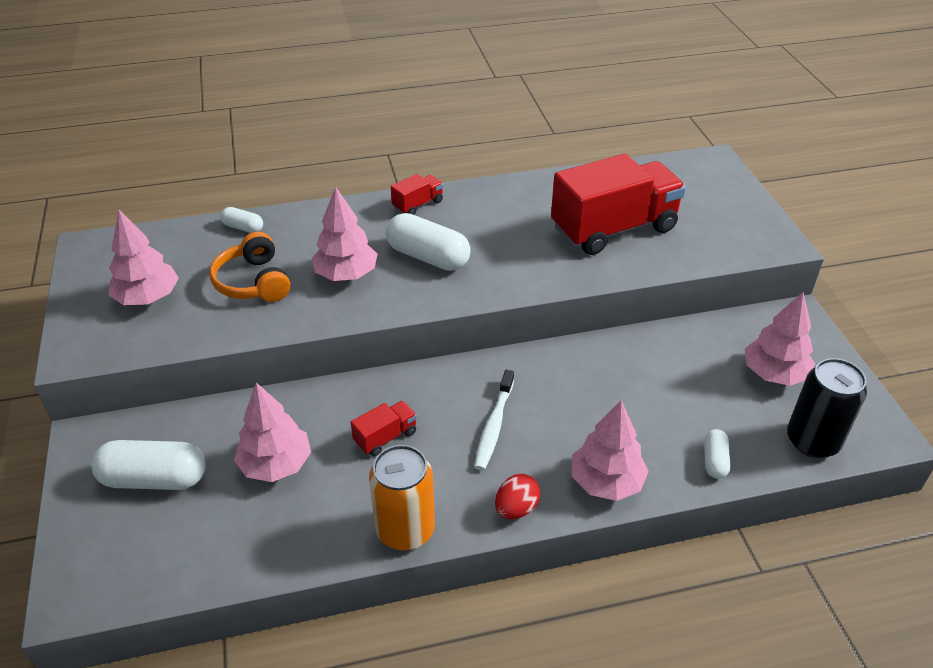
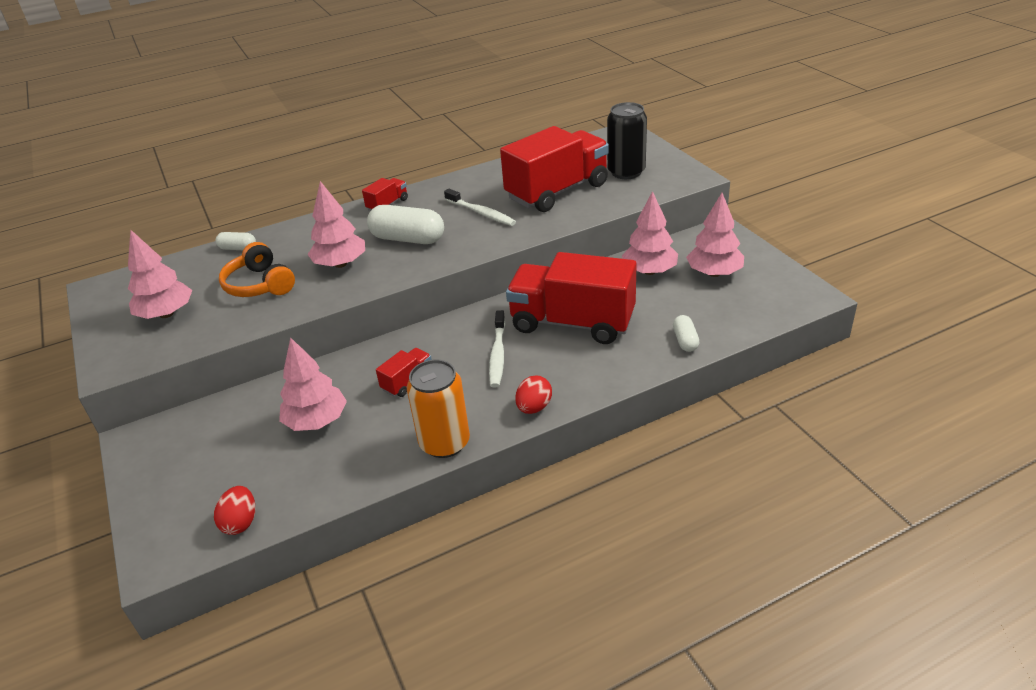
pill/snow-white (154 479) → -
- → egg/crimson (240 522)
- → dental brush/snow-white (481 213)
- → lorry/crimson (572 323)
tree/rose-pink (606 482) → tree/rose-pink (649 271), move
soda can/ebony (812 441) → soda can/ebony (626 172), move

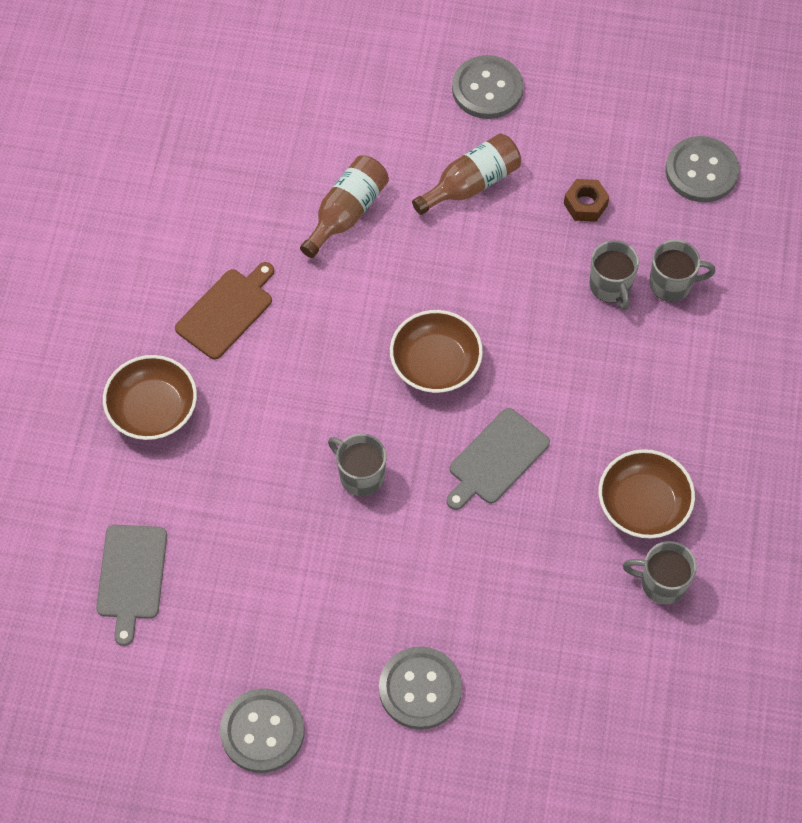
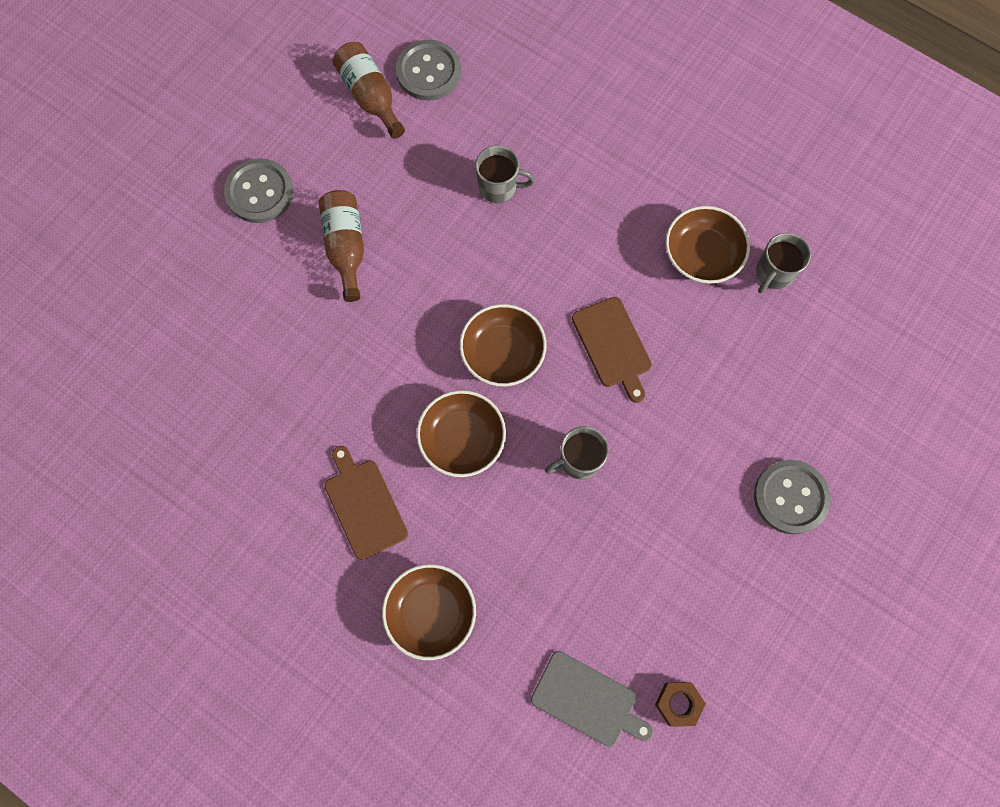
button/grey (262 731) → -
tea mug/grey (672 284) → -
- → serving bowl/brown (462 439)
bottle/brown (347 213) → bottle/brown (370 97), move
hexagon nut/brown (585 204) → hexagon nut/brown (678 703), move
bread board/grey (496 459) → bread board/brown (612 346)

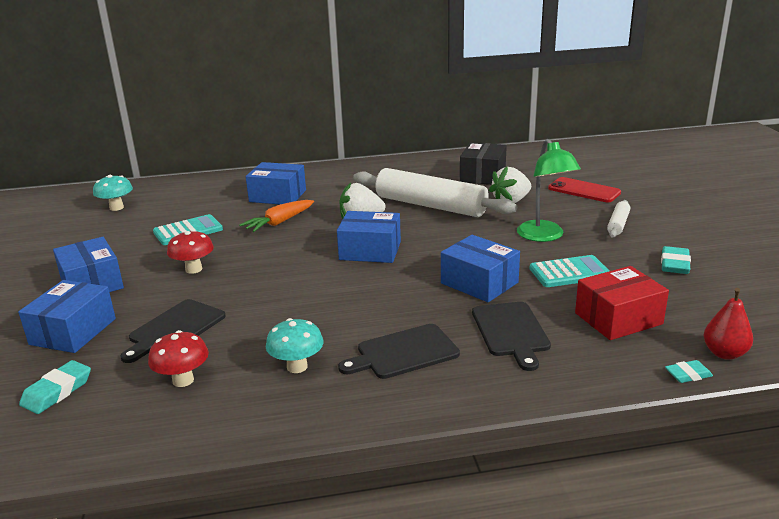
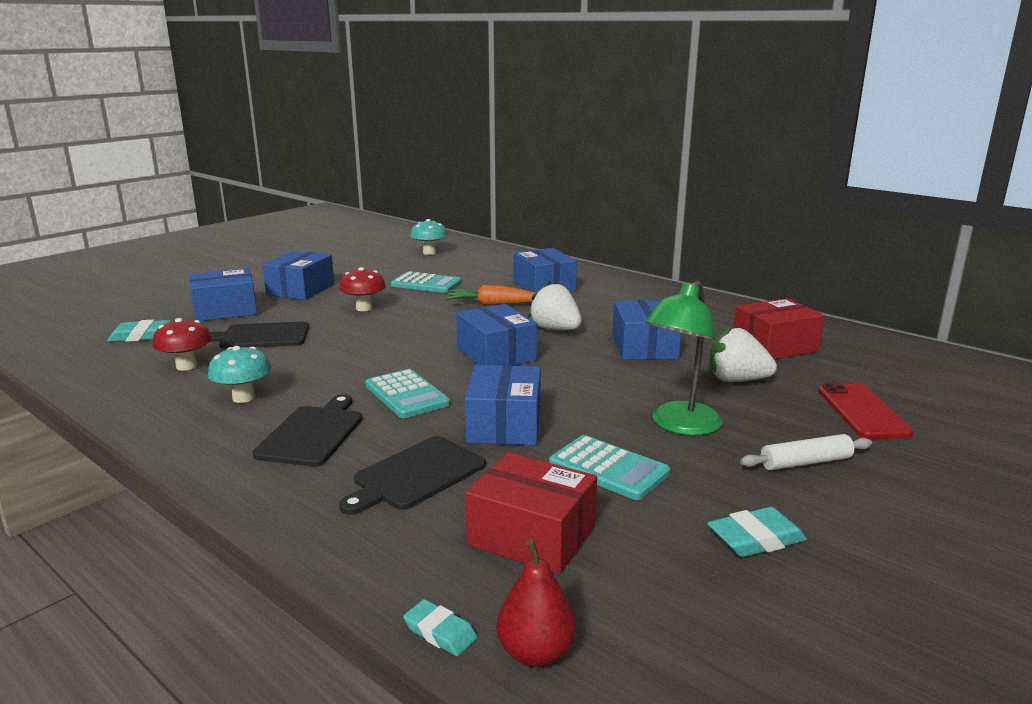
- → adding machine/teal (406 395)
pastry roller/snow-white (430 206) → parcel/blue (644 347)
parcel/ebony (482 175) → parcel/crimson (774 346)
bread board/ebony (404 352) → bread board/ebony (312 434), 75 degrees clockwise

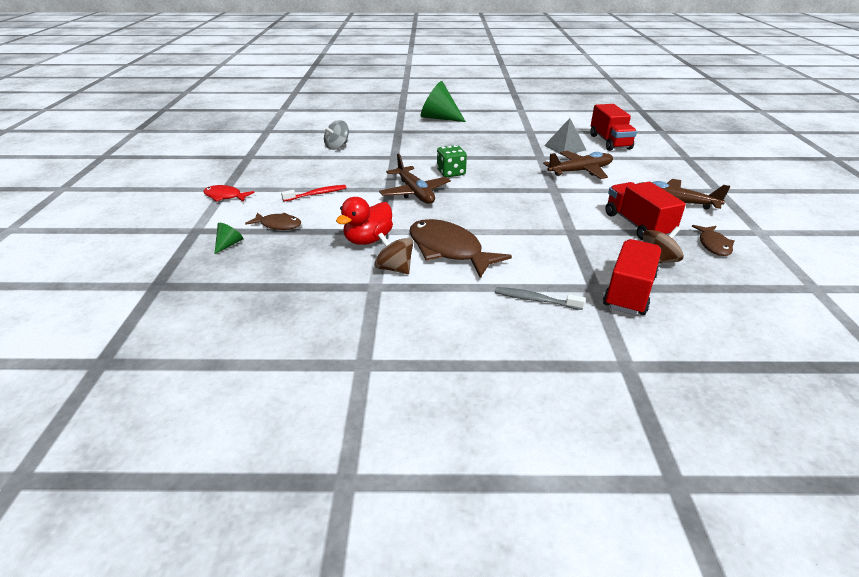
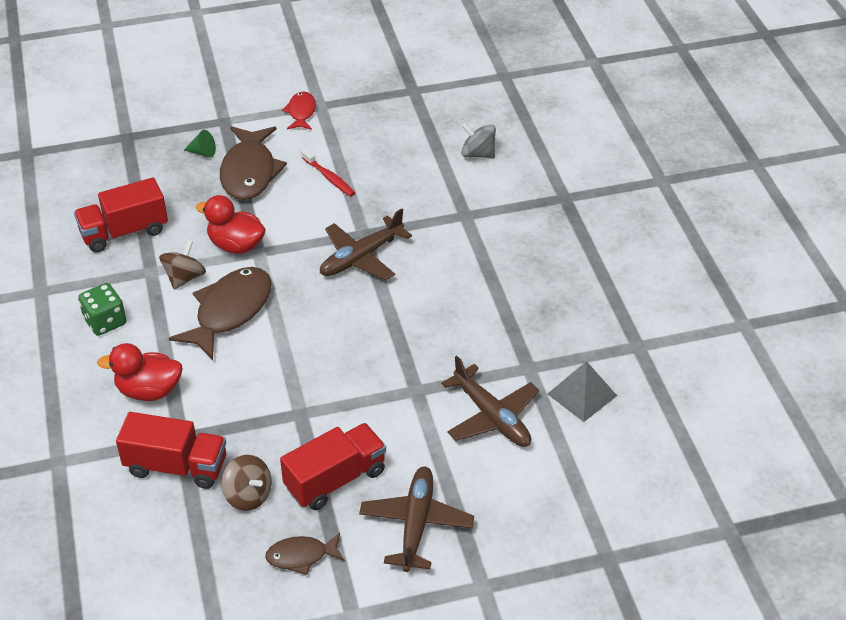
cone shape/leaf-green (439 118) → -
game die/leaf-green (451 173) → game die/leaf-green (105 321), move
lorry/crimson (609 142) → lorry/crimson (124 232), move
dental brush/grey (535 300) → toy duck/crimson (149 390)
toy fish/brown (278 225) → toy fish/brown (249 172), x1.86

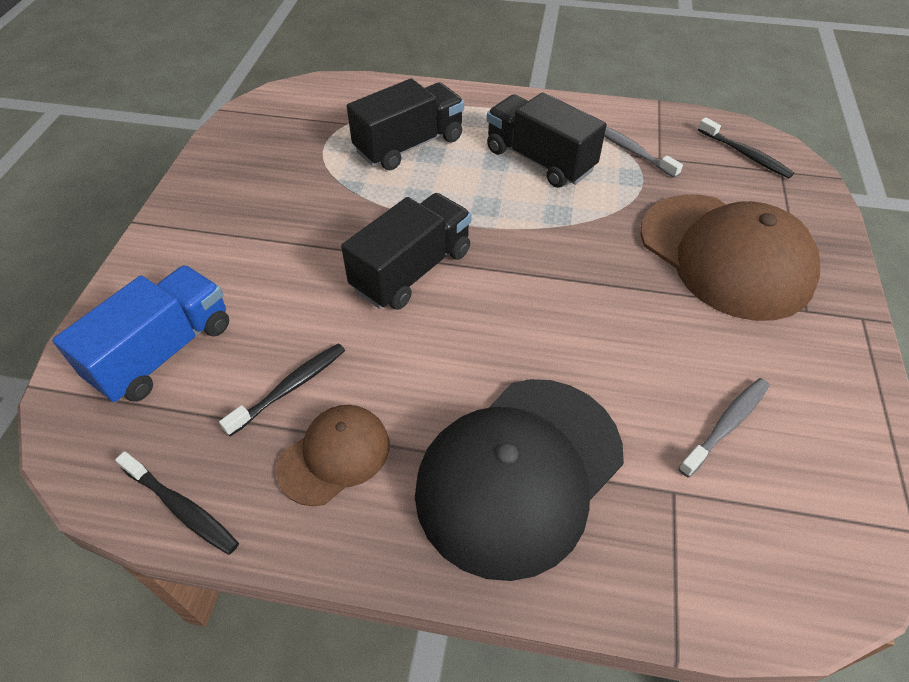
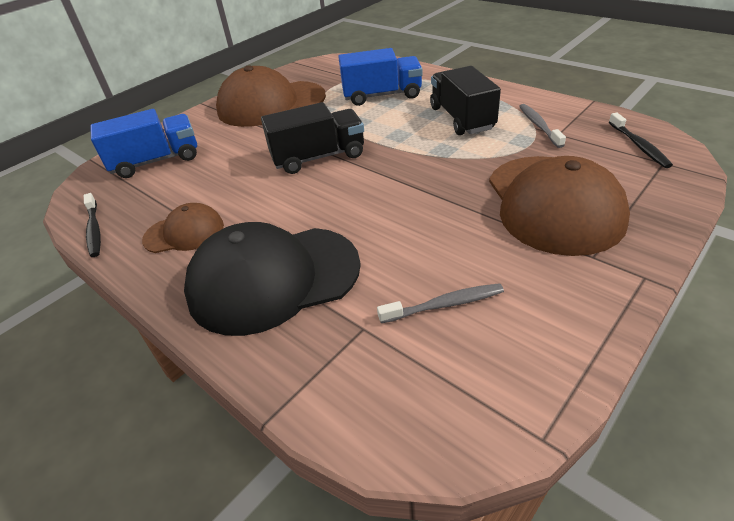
dental brush/ebony (290 388) → -
- → cap/brown (271 104)
lorry/ebony (409 145) → lorry/blue (382 95)

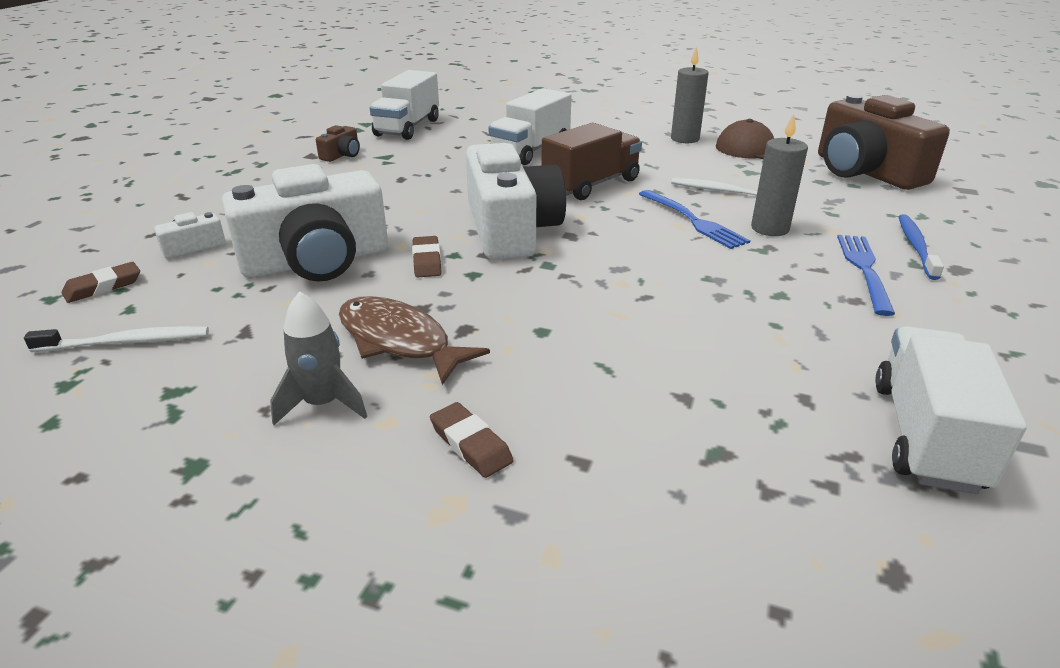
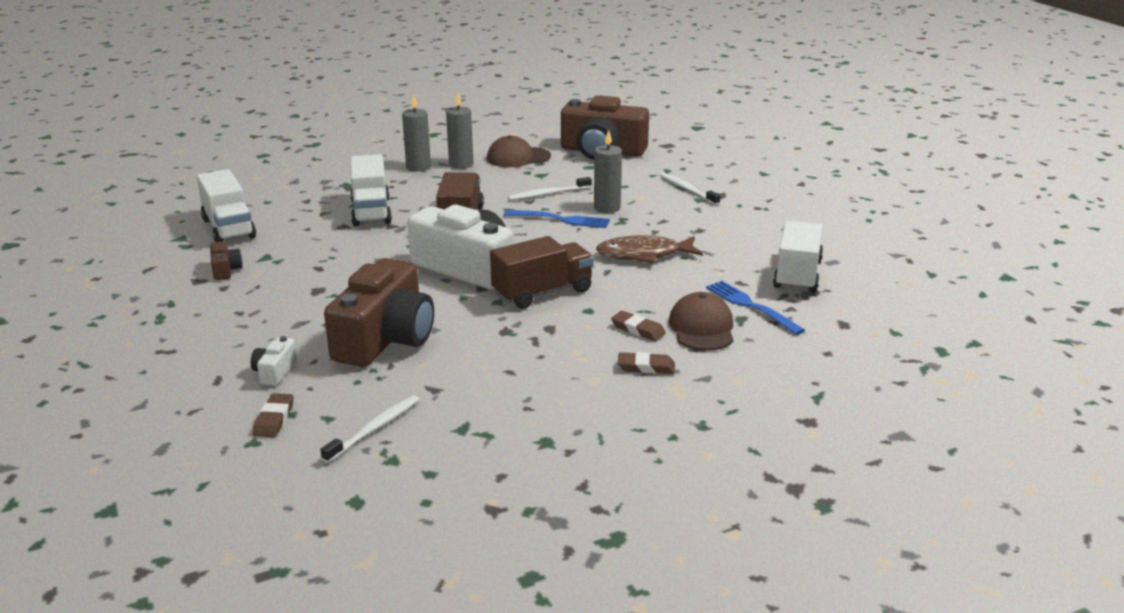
spaceship/grey (323 404) → -
- → wax candle/grey (418 167)
- → lorry/brown (542 292)
- → cap/brown (702 328)
toy fish/brown (399 341) → toy fish/brown (644 254), move
eraser/brown (427 261) → eraser/brown (638 329), move
table fork/blue (864 269) → table fork/blue (751 306), move
compact camera/snow-white (316 261) → compact camera/brown (385 339)
dental brush/blue (915 246) → dental brush/snow-white (687 190)
lorry/snow-white (926 435) → lorry/snow-white (797 275), 45 degrees clockwise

______________________________

→ WHAT TO WORK ON
In the listing above, find the line containing "- → lorry/crimson (572 323)" and the line containing "tree/rose-pink (606 482)", then repeat those two lines and everything between them exactly.

→ SOLUTION FOR THIS TASK
- → lorry/crimson (572 323)
tree/rose-pink (606 482) → tree/rose-pink (649 271), move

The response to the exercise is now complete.